START EXCERPTED RECORDS

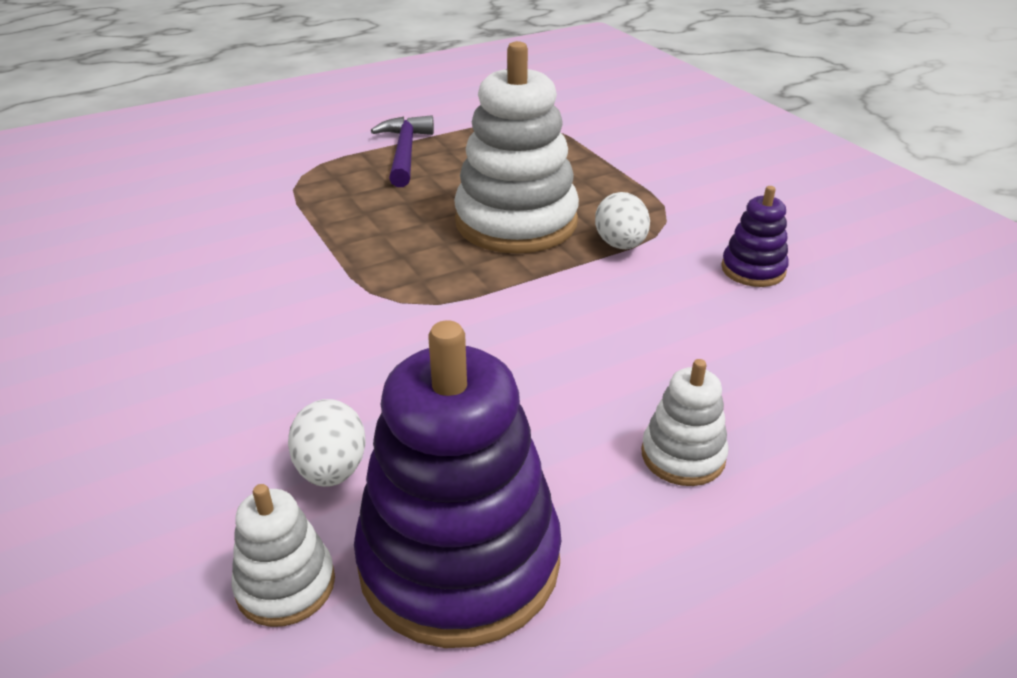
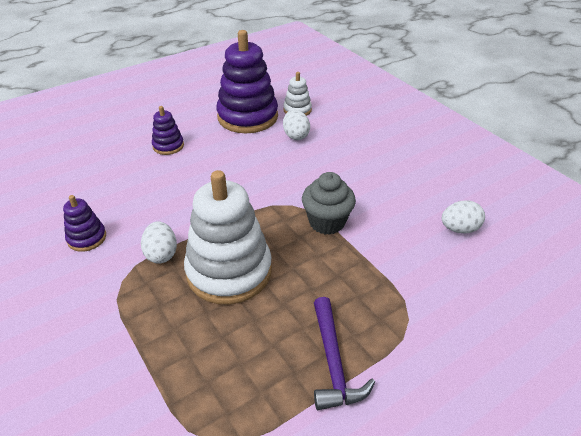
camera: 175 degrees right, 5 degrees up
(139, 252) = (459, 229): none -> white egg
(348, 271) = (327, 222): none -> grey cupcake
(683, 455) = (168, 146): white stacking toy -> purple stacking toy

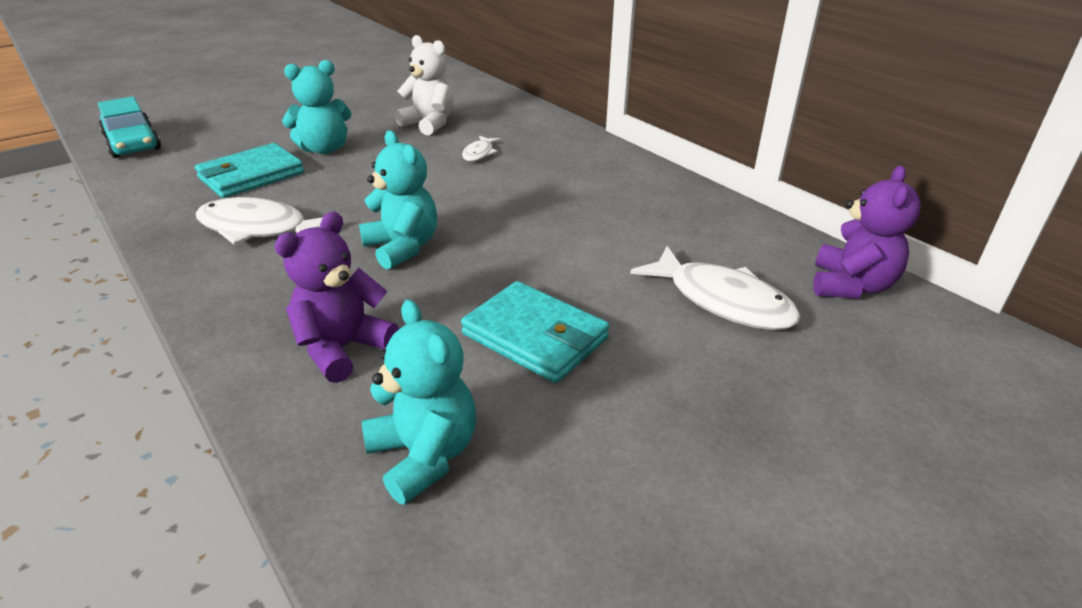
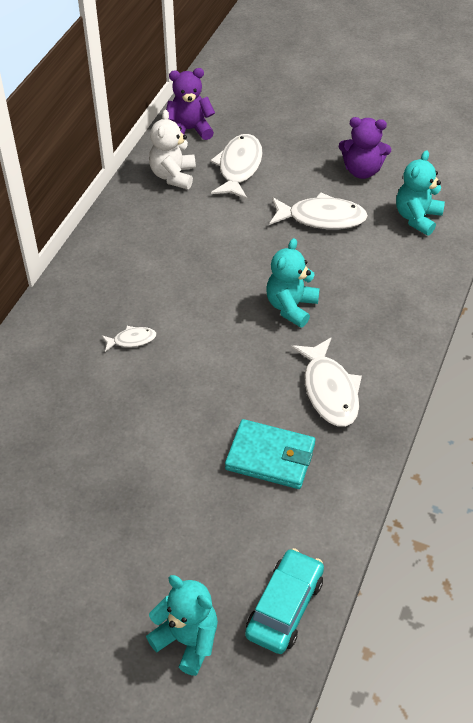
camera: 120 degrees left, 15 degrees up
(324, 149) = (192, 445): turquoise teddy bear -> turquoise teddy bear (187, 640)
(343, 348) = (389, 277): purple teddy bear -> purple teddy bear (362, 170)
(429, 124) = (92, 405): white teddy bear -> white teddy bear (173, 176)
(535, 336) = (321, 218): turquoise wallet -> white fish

END EXCERPTED RECORDS

= WHAT IS BEING ASKED =
Quote verbatim the final run of lines in the material above, from the line that contains "(683, 455) = (168, 146): white" through the very last line, excluding any pictures.

= WRITTEN RESPONSE =
(683, 455) = (168, 146): white stacking toy -> purple stacking toy

camera: 120 degrees left, 15 degrees up
(324, 149) = (192, 445): turquoise teddy bear -> turquoise teddy bear (187, 640)
(343, 348) = (389, 277): purple teddy bear -> purple teddy bear (362, 170)
(429, 124) = (92, 405): white teddy bear -> white teddy bear (173, 176)
(535, 336) = (321, 218): turquoise wallet -> white fish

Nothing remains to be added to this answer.